__What is expected__. The response should contain only those lines of the entries below that include the string "none".

__The data__.
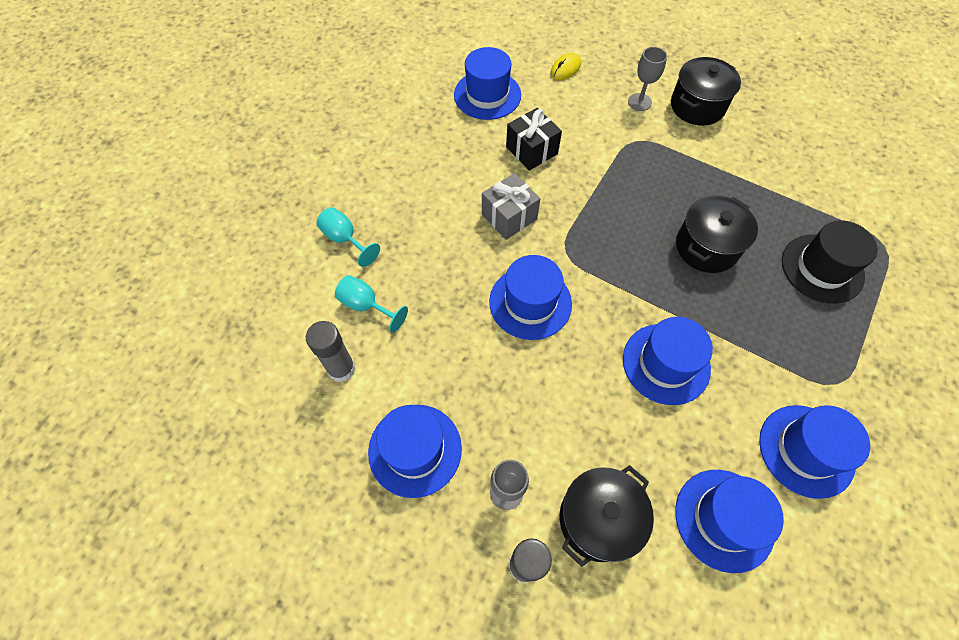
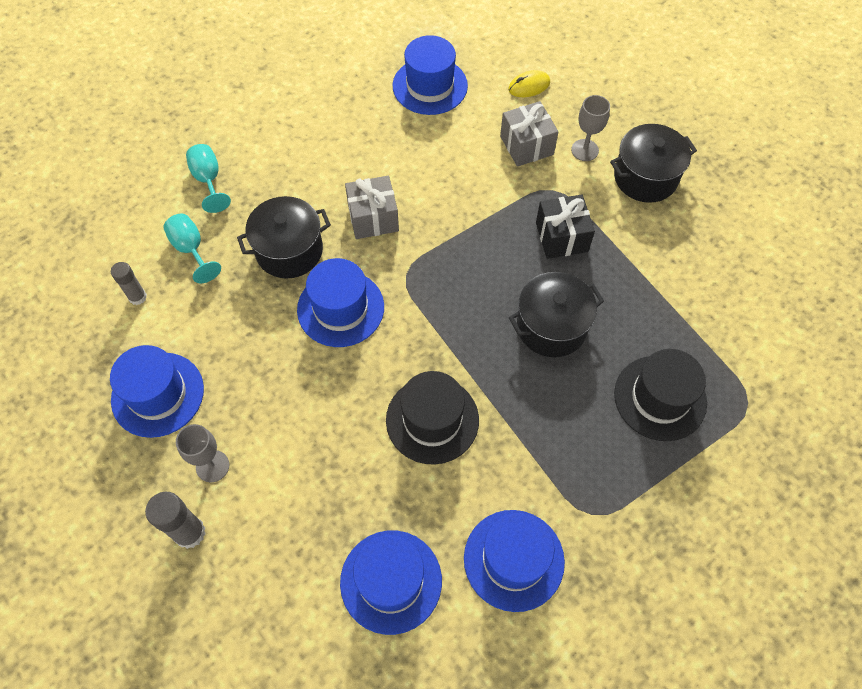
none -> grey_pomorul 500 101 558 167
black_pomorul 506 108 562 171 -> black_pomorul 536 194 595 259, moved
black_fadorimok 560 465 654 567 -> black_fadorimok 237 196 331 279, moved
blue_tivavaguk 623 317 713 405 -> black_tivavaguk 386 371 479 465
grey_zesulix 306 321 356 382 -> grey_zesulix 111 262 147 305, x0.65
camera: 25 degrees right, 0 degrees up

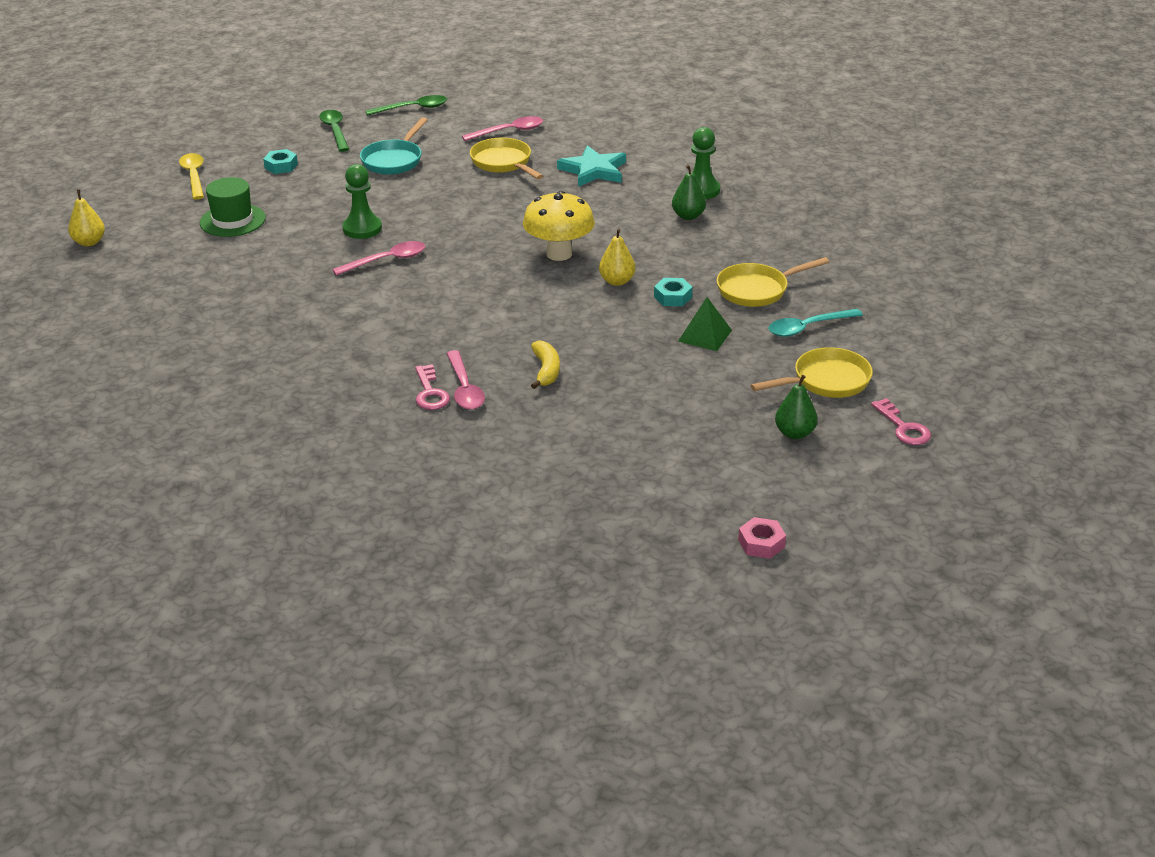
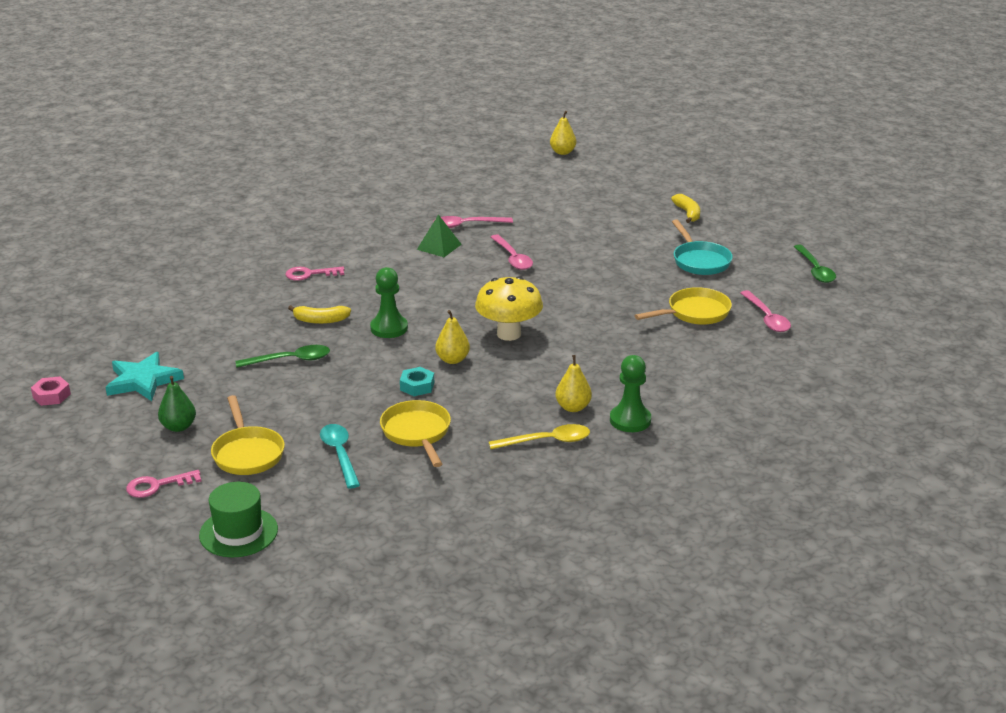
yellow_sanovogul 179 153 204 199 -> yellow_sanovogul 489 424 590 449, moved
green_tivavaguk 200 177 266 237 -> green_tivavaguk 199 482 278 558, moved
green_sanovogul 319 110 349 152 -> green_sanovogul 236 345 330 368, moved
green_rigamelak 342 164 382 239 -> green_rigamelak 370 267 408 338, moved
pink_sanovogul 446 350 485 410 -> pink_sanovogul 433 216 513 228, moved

...

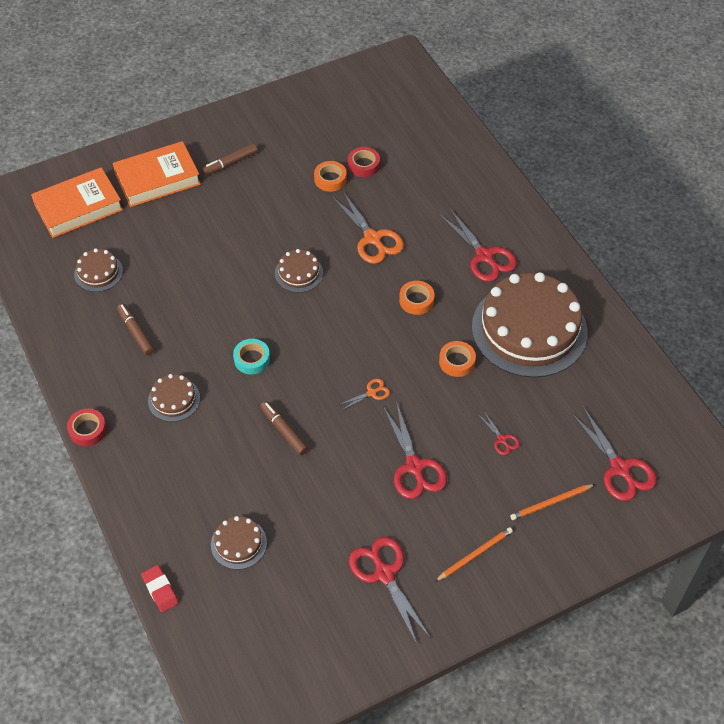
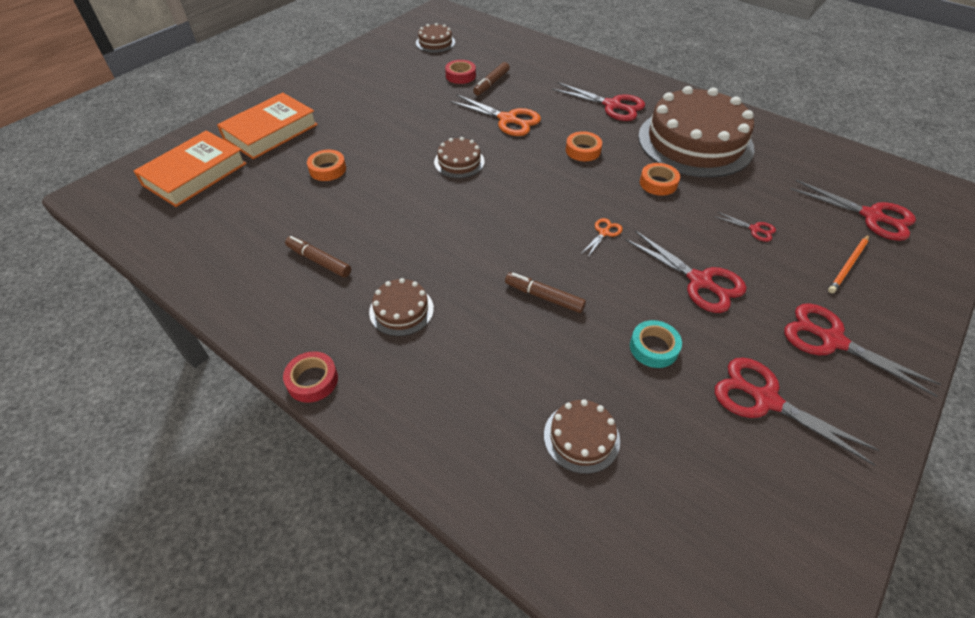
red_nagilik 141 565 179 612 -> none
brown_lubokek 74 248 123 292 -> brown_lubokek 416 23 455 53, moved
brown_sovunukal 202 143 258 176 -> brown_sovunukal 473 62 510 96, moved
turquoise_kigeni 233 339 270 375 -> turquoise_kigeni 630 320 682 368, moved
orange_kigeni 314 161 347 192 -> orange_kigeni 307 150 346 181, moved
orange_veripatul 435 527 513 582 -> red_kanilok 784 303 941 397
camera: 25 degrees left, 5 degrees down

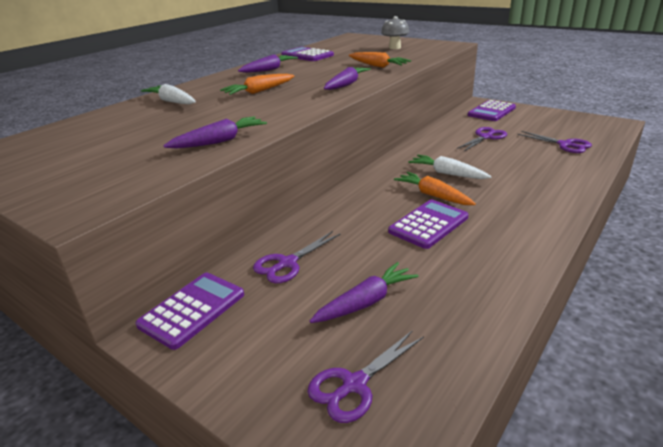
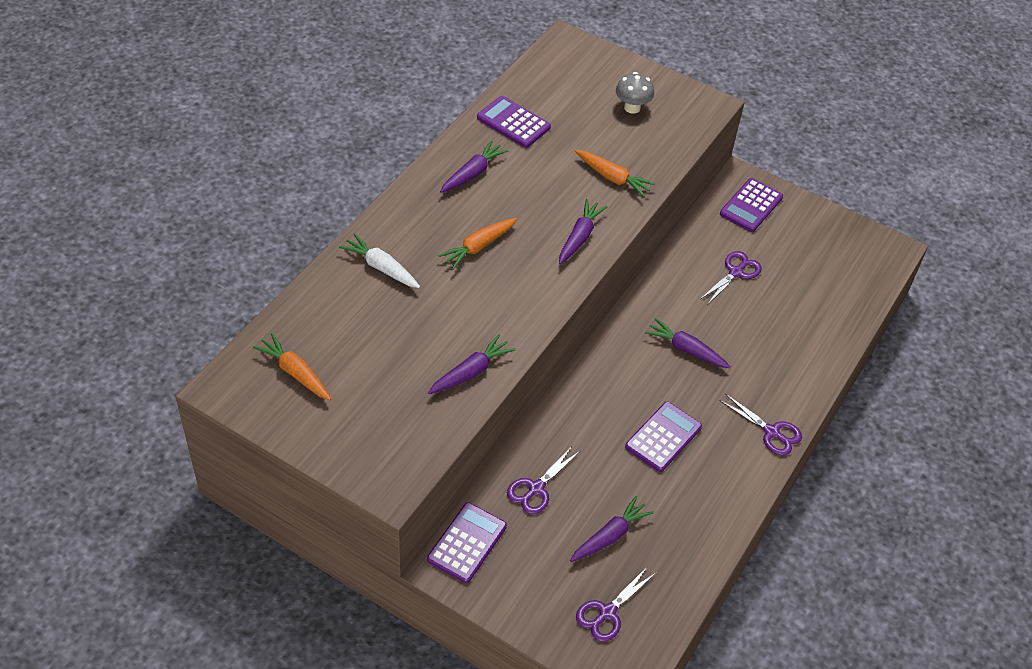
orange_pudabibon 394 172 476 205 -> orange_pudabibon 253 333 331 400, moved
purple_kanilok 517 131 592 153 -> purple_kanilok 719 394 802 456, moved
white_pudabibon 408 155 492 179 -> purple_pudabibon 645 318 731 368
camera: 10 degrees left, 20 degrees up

__Solution for this task__.
none -> grey_pomorul 500 101 558 167
red_nagilik 141 565 179 612 -> none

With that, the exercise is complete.